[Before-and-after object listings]
----
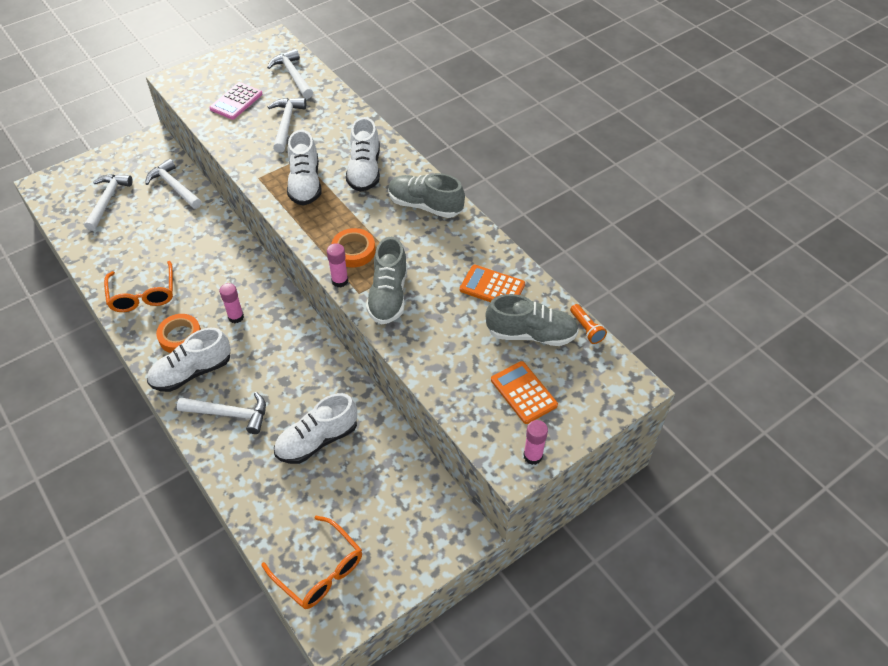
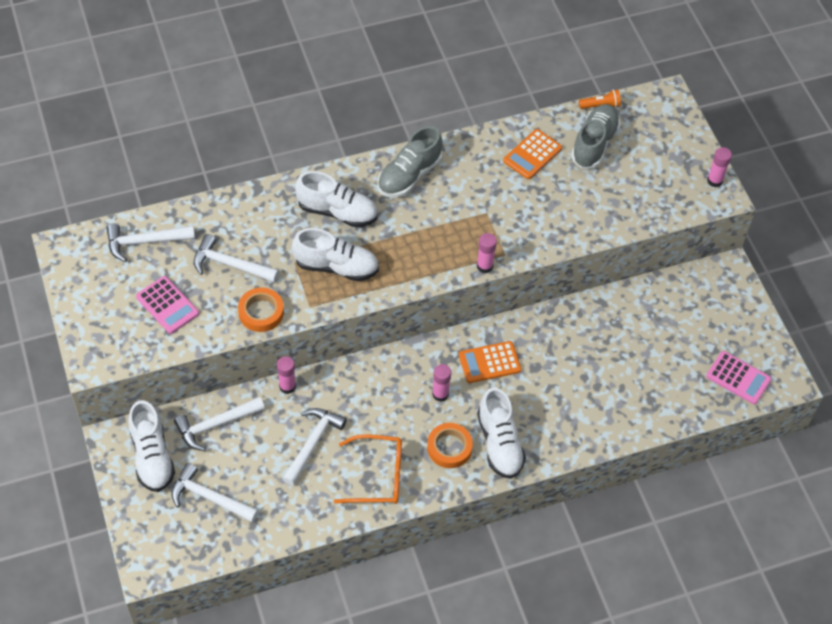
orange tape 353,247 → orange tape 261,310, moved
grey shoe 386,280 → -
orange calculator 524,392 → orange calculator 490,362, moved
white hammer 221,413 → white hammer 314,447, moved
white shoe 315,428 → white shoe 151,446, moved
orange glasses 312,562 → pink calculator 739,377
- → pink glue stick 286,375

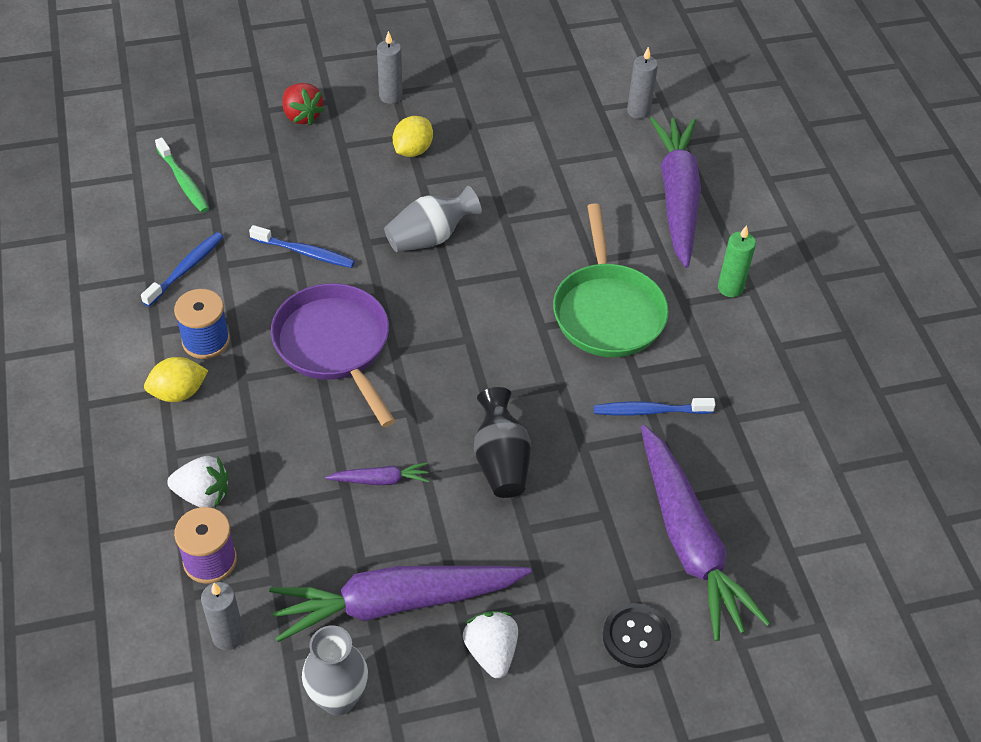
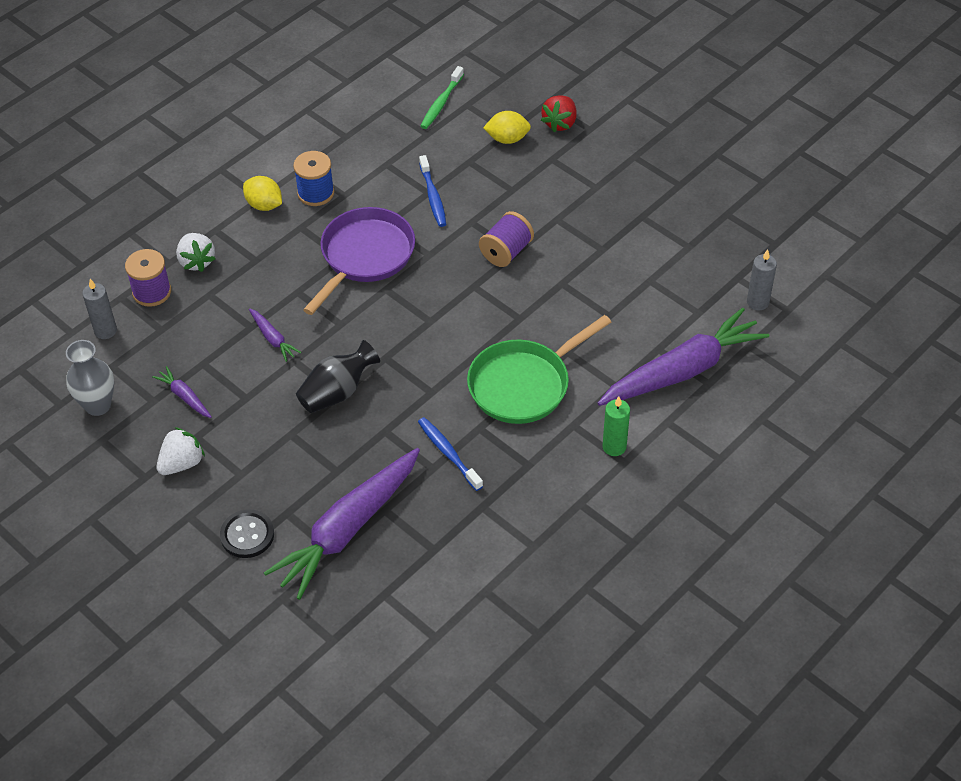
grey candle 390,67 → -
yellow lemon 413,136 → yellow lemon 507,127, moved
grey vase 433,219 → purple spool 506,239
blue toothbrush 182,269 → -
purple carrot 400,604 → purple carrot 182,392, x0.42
----
Without the pictures, give every line above again exactly.

### Problem solution
orange tape 353,247 → orange tape 261,310, moved
grey shoe 386,280 → -
orange calculator 524,392 → orange calculator 490,362, moved
white hammer 221,413 → white hammer 314,447, moved
white shoe 315,428 → white shoe 151,446, moved
orange glasses 312,562 → pink calculator 739,377
- → pink glue stick 286,375

grey candle 390,67 → -
yellow lemon 413,136 → yellow lemon 507,127, moved
grey vase 433,219 → purple spool 506,239
blue toothbrush 182,269 → -
purple carrot 400,604 → purple carrot 182,392, x0.42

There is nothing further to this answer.